Action item → Starting with the first line of the records, write out each line exactly until you have included the line containing "camera: 45 degrees right, 15 degrees up".

Collected data entries
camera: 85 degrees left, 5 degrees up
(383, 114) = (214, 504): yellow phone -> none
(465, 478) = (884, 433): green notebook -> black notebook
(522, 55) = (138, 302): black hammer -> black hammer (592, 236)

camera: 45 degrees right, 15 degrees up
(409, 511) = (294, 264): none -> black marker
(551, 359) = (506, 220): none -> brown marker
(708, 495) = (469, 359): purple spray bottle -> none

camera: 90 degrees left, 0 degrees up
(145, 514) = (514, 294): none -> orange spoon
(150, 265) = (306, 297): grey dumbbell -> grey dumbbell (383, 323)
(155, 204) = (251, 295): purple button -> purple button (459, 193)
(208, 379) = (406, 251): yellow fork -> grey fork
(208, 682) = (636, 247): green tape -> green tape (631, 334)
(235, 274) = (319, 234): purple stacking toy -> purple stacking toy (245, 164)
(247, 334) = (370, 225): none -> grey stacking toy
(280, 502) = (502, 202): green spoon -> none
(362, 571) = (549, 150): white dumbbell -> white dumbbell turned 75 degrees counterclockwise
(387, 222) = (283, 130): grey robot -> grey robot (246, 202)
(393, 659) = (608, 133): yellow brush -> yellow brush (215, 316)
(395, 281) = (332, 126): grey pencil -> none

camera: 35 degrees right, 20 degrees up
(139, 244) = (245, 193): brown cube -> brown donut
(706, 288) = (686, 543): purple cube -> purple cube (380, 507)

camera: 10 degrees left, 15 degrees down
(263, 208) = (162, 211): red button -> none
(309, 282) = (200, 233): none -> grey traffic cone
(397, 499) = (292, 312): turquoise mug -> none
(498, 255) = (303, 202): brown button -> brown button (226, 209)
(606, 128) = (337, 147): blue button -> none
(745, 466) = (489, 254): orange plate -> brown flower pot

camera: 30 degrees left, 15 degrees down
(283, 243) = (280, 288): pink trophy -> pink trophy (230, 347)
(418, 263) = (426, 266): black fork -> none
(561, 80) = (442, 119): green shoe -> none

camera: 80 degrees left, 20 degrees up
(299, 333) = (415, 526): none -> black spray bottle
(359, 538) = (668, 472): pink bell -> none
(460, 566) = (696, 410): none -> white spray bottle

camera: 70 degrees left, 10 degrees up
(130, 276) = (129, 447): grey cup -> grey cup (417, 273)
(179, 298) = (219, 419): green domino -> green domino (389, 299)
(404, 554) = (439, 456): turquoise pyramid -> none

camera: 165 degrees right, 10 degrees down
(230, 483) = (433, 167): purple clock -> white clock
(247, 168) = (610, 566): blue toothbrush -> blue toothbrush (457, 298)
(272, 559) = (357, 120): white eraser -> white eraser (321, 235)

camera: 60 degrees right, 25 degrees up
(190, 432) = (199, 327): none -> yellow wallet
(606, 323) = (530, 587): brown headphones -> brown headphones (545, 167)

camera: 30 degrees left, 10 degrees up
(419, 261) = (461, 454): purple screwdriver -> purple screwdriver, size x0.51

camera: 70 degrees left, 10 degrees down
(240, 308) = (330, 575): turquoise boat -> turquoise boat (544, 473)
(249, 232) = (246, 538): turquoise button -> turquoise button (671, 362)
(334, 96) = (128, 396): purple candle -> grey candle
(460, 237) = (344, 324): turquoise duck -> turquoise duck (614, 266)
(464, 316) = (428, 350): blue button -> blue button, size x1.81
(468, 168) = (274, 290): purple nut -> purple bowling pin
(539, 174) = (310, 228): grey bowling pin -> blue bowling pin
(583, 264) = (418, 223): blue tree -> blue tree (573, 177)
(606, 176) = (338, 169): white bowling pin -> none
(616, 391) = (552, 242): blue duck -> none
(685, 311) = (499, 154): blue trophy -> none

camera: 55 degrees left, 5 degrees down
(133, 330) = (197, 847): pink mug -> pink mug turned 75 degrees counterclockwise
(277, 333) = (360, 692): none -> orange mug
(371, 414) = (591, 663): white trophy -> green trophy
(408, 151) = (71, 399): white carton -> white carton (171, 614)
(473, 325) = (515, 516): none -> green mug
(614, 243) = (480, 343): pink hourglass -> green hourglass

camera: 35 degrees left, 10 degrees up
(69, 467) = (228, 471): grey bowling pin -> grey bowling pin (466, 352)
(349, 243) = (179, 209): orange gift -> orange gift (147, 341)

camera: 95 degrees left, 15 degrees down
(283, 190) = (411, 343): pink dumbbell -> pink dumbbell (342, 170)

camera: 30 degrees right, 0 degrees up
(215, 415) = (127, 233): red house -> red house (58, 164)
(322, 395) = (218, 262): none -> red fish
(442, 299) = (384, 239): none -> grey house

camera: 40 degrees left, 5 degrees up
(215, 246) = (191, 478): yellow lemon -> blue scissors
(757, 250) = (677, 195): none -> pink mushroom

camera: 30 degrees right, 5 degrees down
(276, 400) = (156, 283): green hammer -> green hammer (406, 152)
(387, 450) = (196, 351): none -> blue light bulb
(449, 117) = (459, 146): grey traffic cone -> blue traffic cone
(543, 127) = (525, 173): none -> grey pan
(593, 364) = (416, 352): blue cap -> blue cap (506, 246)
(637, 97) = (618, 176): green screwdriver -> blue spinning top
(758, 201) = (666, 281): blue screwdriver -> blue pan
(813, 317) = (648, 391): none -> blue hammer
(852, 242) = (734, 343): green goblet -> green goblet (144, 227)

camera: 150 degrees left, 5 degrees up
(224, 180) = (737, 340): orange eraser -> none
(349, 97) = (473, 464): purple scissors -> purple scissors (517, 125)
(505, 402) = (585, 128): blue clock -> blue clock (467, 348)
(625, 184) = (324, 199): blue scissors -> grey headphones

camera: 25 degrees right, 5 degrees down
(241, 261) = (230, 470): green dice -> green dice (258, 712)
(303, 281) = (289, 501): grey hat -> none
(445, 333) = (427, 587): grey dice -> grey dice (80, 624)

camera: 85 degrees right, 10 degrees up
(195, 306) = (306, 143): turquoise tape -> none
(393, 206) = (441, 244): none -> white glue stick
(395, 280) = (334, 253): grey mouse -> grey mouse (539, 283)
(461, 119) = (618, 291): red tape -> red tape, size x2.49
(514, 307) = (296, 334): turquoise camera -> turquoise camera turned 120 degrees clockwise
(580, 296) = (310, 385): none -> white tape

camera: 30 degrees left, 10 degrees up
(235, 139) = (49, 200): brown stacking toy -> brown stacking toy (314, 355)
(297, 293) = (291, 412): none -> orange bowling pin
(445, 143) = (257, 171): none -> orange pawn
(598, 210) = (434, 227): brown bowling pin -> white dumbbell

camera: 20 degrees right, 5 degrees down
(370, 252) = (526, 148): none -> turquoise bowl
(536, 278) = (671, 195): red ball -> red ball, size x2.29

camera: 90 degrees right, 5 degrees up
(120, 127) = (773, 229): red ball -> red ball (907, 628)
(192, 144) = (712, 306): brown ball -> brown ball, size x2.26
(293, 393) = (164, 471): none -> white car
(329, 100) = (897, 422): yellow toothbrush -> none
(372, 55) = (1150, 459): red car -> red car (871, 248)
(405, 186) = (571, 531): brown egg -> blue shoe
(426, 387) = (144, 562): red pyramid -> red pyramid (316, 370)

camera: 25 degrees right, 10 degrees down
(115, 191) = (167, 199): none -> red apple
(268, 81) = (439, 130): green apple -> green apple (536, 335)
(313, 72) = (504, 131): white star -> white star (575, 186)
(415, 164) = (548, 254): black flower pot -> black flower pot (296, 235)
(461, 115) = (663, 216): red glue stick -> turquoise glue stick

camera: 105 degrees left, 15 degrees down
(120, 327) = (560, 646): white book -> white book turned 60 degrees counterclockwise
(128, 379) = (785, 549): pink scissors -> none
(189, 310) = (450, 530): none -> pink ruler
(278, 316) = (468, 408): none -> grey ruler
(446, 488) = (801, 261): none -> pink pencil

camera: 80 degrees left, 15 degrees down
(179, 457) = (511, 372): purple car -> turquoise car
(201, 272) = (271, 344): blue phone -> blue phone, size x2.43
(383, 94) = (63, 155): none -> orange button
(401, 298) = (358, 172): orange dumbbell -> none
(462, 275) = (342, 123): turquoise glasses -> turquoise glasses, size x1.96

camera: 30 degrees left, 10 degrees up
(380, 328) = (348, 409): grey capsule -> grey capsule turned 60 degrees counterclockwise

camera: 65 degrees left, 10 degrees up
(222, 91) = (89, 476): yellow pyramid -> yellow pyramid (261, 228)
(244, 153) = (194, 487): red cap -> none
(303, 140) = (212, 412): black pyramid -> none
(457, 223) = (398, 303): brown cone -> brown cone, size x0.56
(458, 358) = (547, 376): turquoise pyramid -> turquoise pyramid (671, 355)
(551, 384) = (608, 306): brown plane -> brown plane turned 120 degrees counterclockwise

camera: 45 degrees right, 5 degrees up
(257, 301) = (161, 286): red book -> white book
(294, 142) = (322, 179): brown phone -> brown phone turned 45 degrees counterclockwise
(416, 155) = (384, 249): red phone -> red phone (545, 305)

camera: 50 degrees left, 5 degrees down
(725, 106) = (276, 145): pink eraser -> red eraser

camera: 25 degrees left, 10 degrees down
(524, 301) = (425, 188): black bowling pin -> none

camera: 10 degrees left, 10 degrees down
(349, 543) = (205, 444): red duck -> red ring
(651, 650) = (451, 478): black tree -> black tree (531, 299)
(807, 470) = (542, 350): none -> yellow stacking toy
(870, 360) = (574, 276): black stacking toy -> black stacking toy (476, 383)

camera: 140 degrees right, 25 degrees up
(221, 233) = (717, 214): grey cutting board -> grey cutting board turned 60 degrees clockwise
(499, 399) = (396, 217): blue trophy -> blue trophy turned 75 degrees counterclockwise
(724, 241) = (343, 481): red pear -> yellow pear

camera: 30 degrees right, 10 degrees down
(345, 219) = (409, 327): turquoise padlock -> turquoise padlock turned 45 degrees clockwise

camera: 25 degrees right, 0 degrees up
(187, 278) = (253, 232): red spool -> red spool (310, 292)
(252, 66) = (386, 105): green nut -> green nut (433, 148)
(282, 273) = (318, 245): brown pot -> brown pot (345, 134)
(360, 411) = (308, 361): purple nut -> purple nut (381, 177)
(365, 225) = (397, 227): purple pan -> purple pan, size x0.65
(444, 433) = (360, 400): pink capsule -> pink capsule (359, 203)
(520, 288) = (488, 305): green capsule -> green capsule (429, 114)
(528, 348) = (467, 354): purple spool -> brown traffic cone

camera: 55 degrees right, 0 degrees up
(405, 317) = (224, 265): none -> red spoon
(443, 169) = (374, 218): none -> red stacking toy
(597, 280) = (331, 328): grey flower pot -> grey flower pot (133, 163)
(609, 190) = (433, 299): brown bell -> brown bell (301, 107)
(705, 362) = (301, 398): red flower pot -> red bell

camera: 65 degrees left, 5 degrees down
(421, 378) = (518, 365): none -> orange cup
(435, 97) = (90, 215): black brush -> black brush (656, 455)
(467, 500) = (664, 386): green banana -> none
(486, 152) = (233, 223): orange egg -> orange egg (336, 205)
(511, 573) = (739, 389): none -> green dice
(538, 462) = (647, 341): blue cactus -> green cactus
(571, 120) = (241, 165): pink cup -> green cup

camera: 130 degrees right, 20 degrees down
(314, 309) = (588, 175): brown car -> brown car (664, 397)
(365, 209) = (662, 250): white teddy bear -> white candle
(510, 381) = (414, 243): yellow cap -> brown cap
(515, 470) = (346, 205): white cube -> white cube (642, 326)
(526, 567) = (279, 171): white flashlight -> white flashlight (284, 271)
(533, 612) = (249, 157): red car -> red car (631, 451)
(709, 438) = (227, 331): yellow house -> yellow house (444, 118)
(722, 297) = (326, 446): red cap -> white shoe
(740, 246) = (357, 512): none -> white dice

Expected output →
camera: 85 degrees left, 5 degrees up
(383, 114) = (214, 504): yellow phone -> none
(465, 478) = (884, 433): green notebook -> black notebook
(522, 55) = (138, 302): black hammer -> black hammer (592, 236)

camera: 45 degrees right, 15 degrees up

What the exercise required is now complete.